Dataset extract:
-*-*-
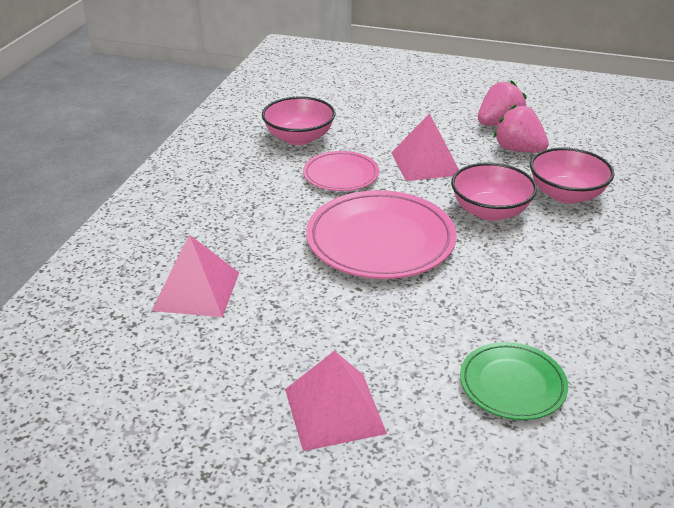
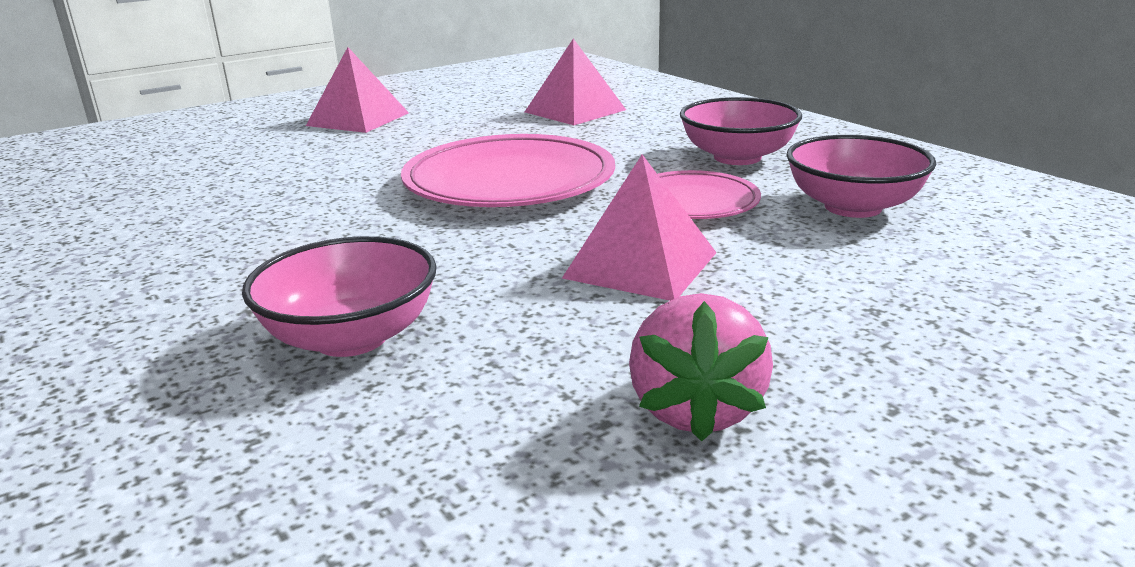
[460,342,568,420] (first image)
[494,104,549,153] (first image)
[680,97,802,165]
-*-*-
Task to complete:
For every line in the material above that holds the string "image", add one to a count; state only the final count.

Answer box:
2